#### What the task asks:
Every line from the one containing "(170, 322) = (648, 487): blue" to the last line of the listing below should be given again exactly.

=== Begin Enclosure ===

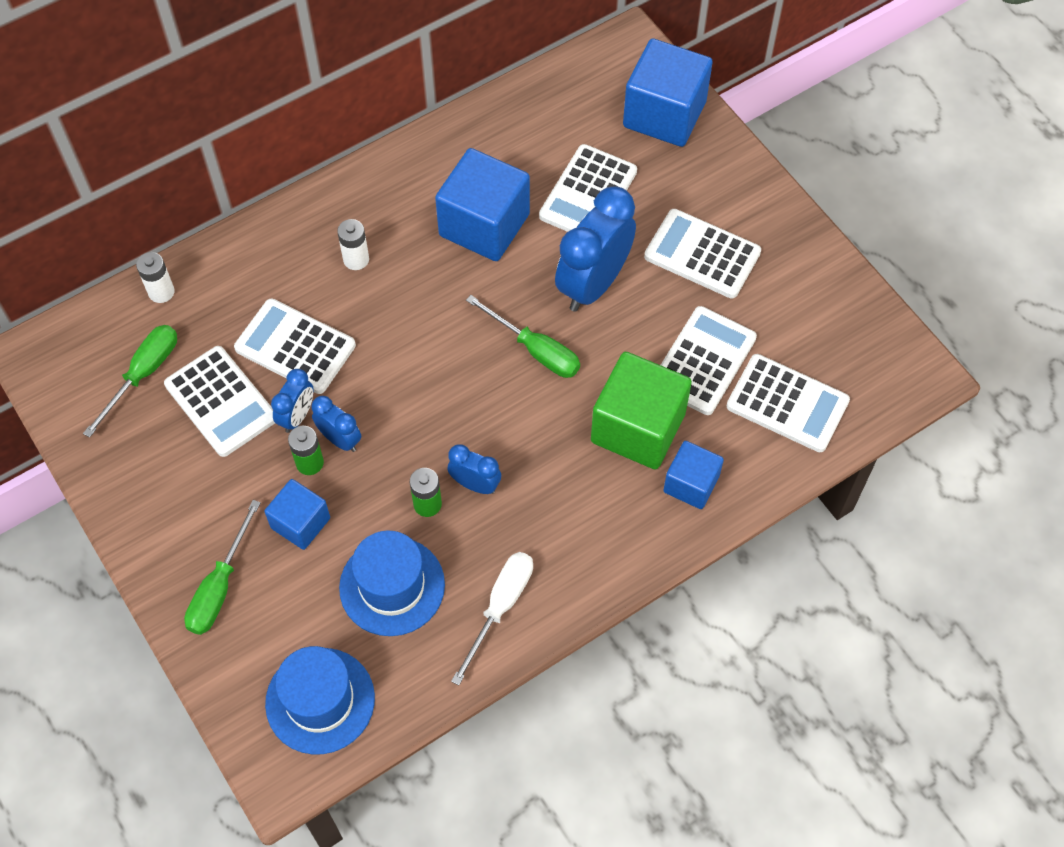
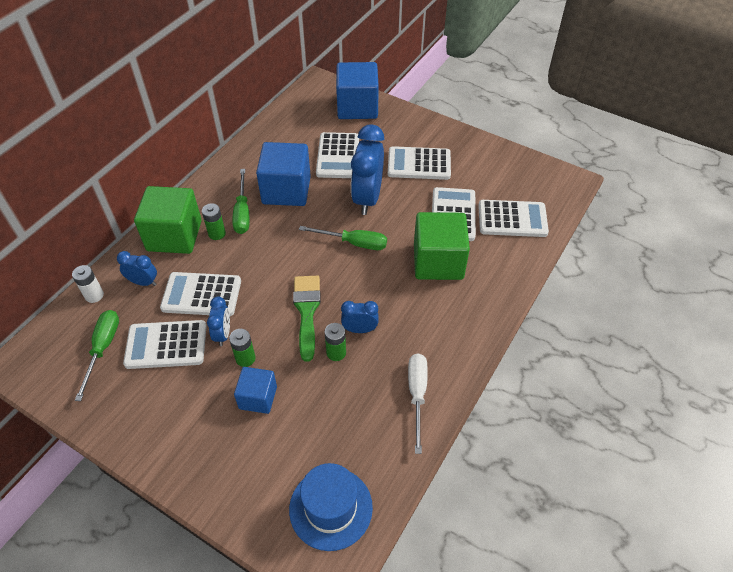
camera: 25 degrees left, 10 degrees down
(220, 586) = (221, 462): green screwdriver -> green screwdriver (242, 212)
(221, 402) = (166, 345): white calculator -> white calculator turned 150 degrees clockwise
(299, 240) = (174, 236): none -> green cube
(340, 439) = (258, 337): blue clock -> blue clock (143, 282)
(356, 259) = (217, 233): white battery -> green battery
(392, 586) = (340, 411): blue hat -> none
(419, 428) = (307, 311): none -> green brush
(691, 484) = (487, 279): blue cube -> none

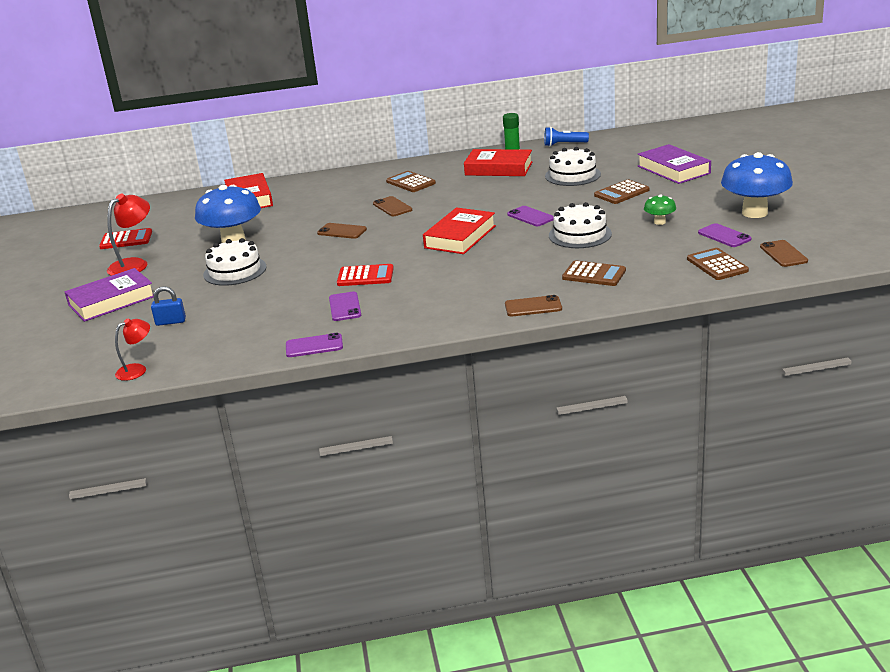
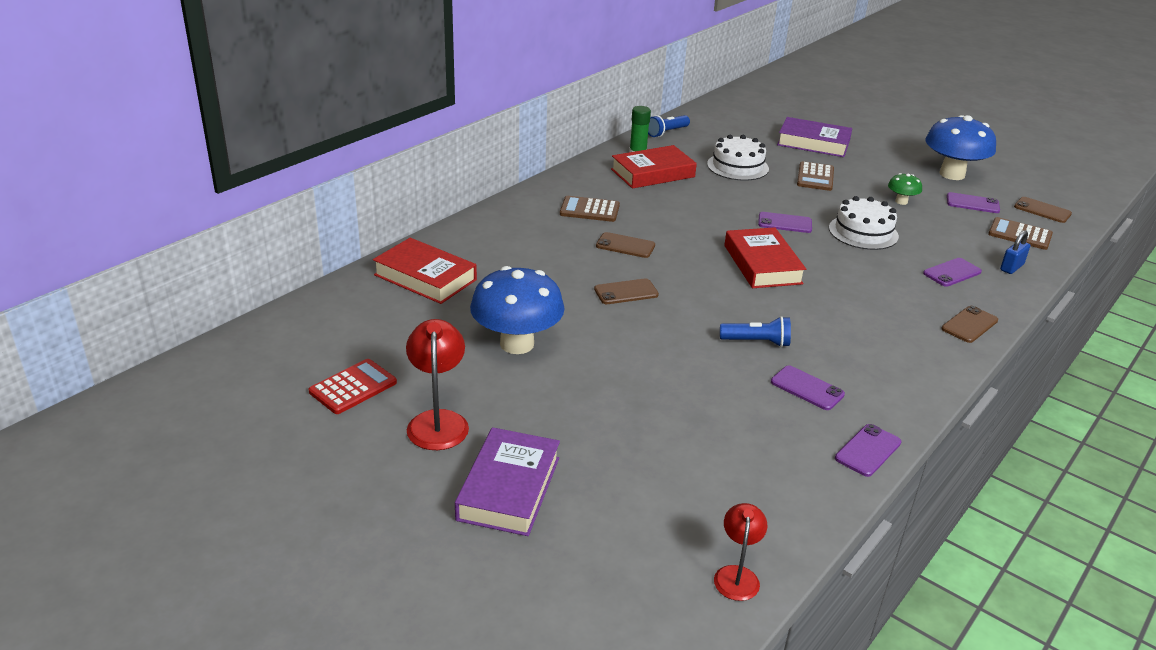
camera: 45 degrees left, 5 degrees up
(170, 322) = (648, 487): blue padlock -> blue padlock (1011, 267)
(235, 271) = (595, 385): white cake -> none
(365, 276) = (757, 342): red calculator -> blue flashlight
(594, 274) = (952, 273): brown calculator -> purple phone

=== End Enclosure ===

#### Exercise response:
(170, 322) = (648, 487): blue padlock -> blue padlock (1011, 267)
(235, 271) = (595, 385): white cake -> none
(365, 276) = (757, 342): red calculator -> blue flashlight
(594, 274) = (952, 273): brown calculator -> purple phone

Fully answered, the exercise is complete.